**Task goal:** Return each line of the records that contains the string "kern", copied in full.

Extracted data entries:
——

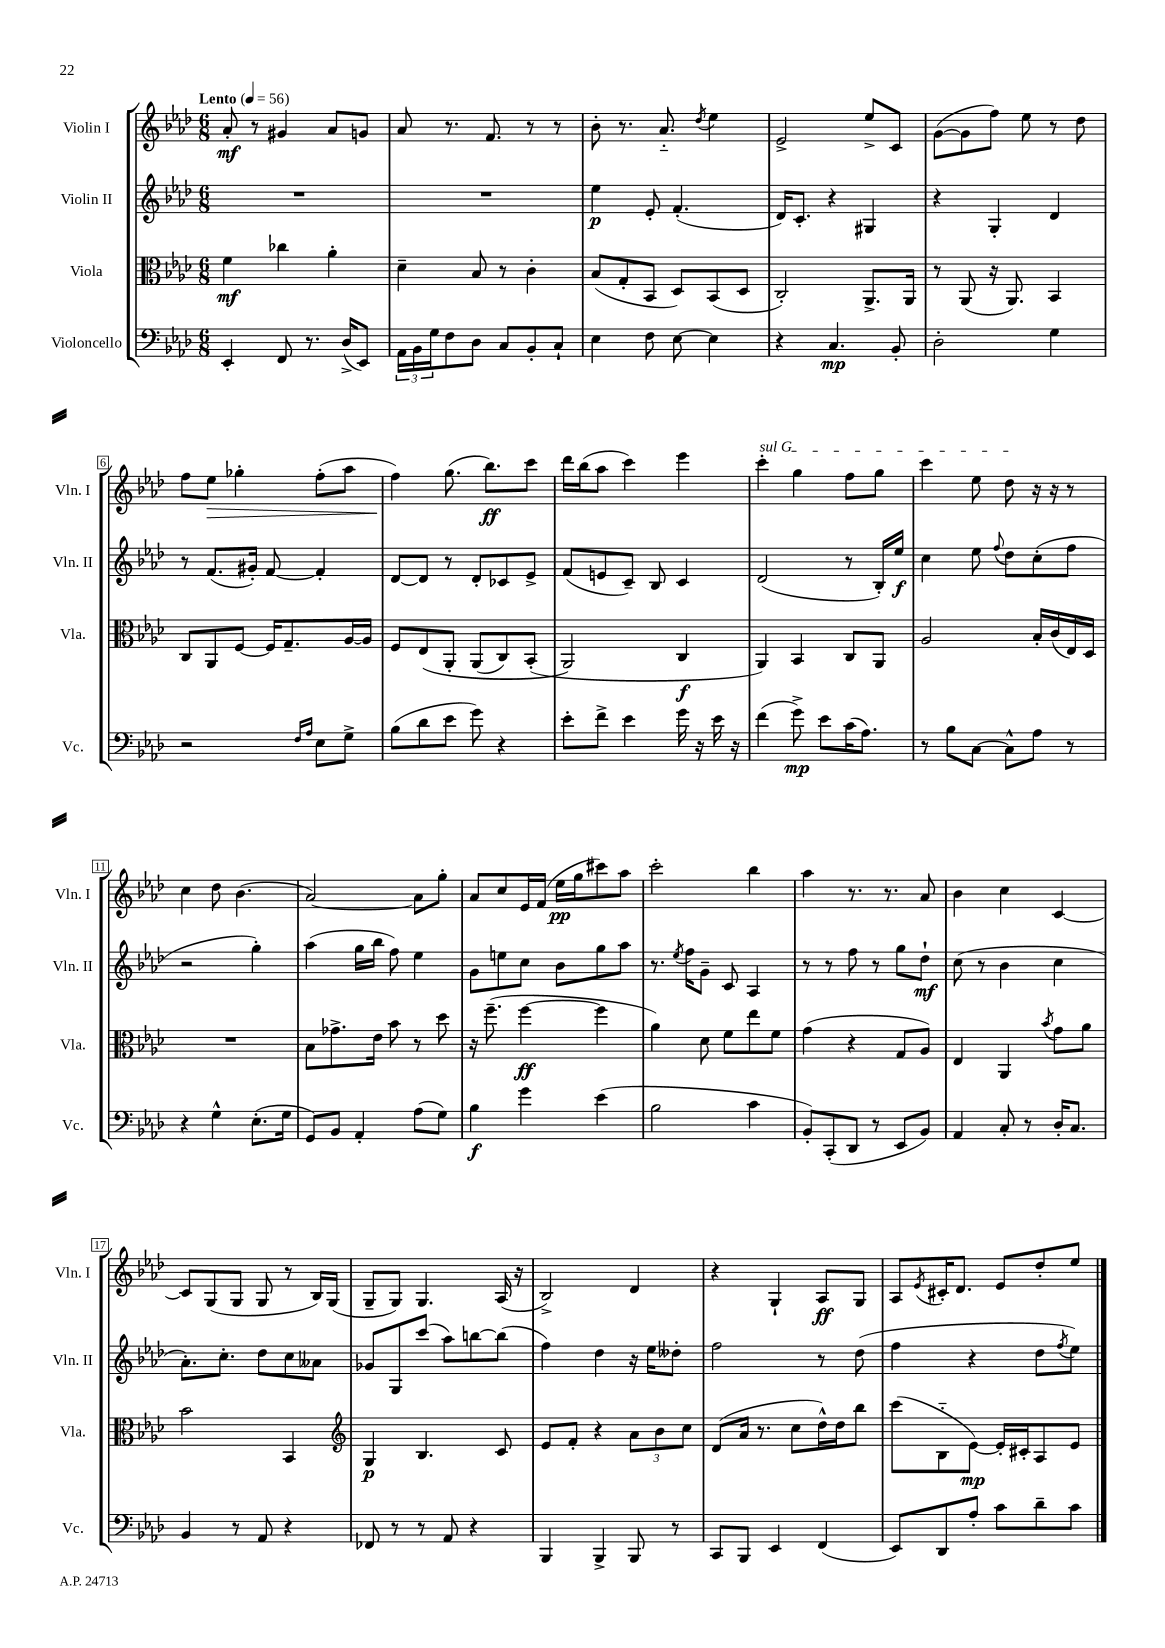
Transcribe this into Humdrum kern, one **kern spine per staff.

**kern	**kern	**kern	**kern
*staff4	*staff3	*staff2	*staff1
*clefF4	*clefC3	*clefG2	*clefG2
*k[b-e-a-d-]	*k[b-e-a-d-]	*k[b-e-a-d-]	*k[b-e-a-d-]
*M6/8	*M6/8	*M6/8	*M6/8
*MM56	*MM56	*MM56	*MM56
4EE-'	4f	2.r	8a-'
.	.	.	8r
8FF	4cc-	.	4g#
8.r	.	.	.
.	4a-'	.	8a-
(16D-^	.	.	.
8EE-)	.	.	8g
=	=	=	=
24AA-	4d-~	2.r	8a-
24BB-	.	.	.
24G	.	.	.
8F	.	.	8.r
8D-	8B-	.	.
.	.	.	8.f
8C	8r	.	.
8BB-'	4c'	.	8r
8C`	.	.	8r
=	=	=	=
4E-	(8B-	4ee-	8b-'
.	8G'	.	8.r
8F	8BB-	8e-'	.
.	.	.	8.a-'~
[8E-	8D-)	(4.f'	.
.	.	.	8qdd-
4E-]	(8BB-	.	4ee-
.	8D-	.	.
=	=	=	=
4r	2C')	16d-)	2e-^
.	.	8.c'	.
4.C	.	4r	.
.	8.AA-^	4G#	8ee-^
8BB-'	.	.	8c
.	16AA-	.	.
=	=	=	=
2D-'	8r	4r	([8g
.	(8AA-	.	8g]
.	16r	4G'	8ff)
.	8.AA-)	.	.
.	.	.	8ee-
4G	4BB-	4d-	8r
.	.	.	8dd-
=	=	=	=
2r	8C	8r	8ff
.	8AA-	(8.f	8ee-
.	[8F	.	4gg-'
.	.	16g#')	.
.	16F]	[8f	.
.	8.G~	.	.
16qqF	.	.	.
16qqA-	.	.	.
8E-	.	4f']	(8ff'
8G^	[16A-	.	8aa-
.	16A-]	.	.
=	=	=	=
(8B-	8F	[8d-	4ff)
8d-	&(8E-	8d-]	.
8e-	8AA-'	8r	(8.gg
8g)	(8AA-	8d-'	.
.	.	.	8.bb-)
4r	8C)	8c-	.
.	(8BB-'	8e-^	8ccc
=	=	=	=
8e-'	2AA-&)	(8f	16ddd-
.	.	.	(16bb-
8f^	.	8e	8aa-
4e-	.	8c~)	4ccc)
.	.	8B-	.
16g	4C	4c	4eee-
16r	.	.	.
16e-	.	.	.
16r	.	.	.
=	=	=	=
(4f	4AA-)	(2d-	4ccc'
8g^)	4BB-	.	4gg
8e-	.	.	.
(16c	8C	8r	8ff
8.A-)	.	.	.
.	8AA-	16B-')	8gg
.	.	16ee-	.
=	=	=	=
8r	2A-	4cc	4ccc
8B-	.	.	.
[8C	.	8ee-	8ee-
.	.	8qqff	.
8C^^]	.	8dd-	8dd-
8A-	16B-'	(8cc'	16r
.	(16c	.	16r
8r	16E-)	8ff	8r
.	16D-	.	.
=	=	=	=
4r	2.r	2r	4cc
4G^^	.	.	8dd-
.	.	.	(4.b-
(8.E-'	.	4gg')	.
16G	.	.	.
=	=	=	=
8GG)	8B-	(4aa-	[2a-)
8BB-	8.g-^	.	.
4AA-'	.	16gg	.
.	16e-	16bb-	.
.	8b-	8ff)	.
(8A-	8r	4ee-	8a-]
8G)	8dd-	.	8gg'
=	=	=	=
4B-	16r	8g	8a-
.	(8.ff~	.	.
.	.	8ee	8cc
4g	[4ff	8cc	16e-
.	.	.	(16f
.	.	8b-	16ee-
.	.	.	16gg
(4e-	4ff]	8gg	8ccc#)
.	.	8aa-	8aa-
=	=	=	=
2B-	4a-)	8.r	2ccc'
.	.	8qee-	.
.	.	16ff	.
.	8d-	8g~	.
.	8f	8c	.
4c	8ee-	4A-	4bb-
.	8f	.	.
=	=	=	=
8BB-')	(4g	8r	4aa-
(8CC'	.	8r	.
8DD-	4r	8ff	8.r
8r	.	8r	.
.	.	.	8.r
8EE-	8G	8gg	.
8BB-)	8A-)	8dd-`	8a-
=	=	=	=
4AA-	4E-	(8cc	4b-
.	.	8r	.
8C'	4AA-	4b-	4cc
8r	.	.	.
.	8qb-	.	.
16D-'	8g	4cc	[4c
8.C	.	.	.
.	8a-	.	.
=	=	=	=
4BB-	2b-	8.a-')	8c]
.	.	.	(8G
.	.	8.cc'	.
8r	.	.	8G
8AA-	.	8dd-	8G
4r	4BB-	8cc	8r
.	.	8a--	16B-)
.	.	.	(16G
=	=	=	=
*	*clefG2	*	*
8FF-	4G	8g-	8G~
8r	.	8G	8G)
8r	4.B-	(8ccc	4.G
8AA-	.	8aa-)	.
4r	.	[8bb	.
.	8c	(8bb]	(16A-
.	.	.	16r
=	=	=	=
4BBB-	8e-	4ff)	2B-^)
.	8f'	.	.
4BBB-^	4r	4dd-	.
8BBB-	12a-	16r	4d-
.	.	16ee-	.
.	12b-	.	.
8r	.	8dd--'	.
.	12cc	.	.
=	=	=	=
8CC	(8d-	2ff	4r
8BBB-	16a-	.	.
.	8.r	.	.
4EE-	.	.	4G`
.	8cc	.	.
(4FF	16dd-^^)	8r	8A-
.	16dd-	.	.
.	8bb-	(8dd-	8G
=	=	=	=
8EE-)	(8ccc	4ff	8A-
.	.	.	8qe-
8DD-	8B-'~	.	16c#'
.	.	.	8.d-
8A-'	[8e-)	4r	.
8c	16e-']	.	8e-
.	16c#'	.	.
8d-~	8A-	8dd-	8dd-'
.	.	8qff	.
8c	8e-	8ee-)	8ee-
==	==	==	==
*-	*-	*-	*-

——

**Output below:**
Transcribe this into Humdrum kern, one **kern spine per staff.
**kern	**kern	**kern	**kern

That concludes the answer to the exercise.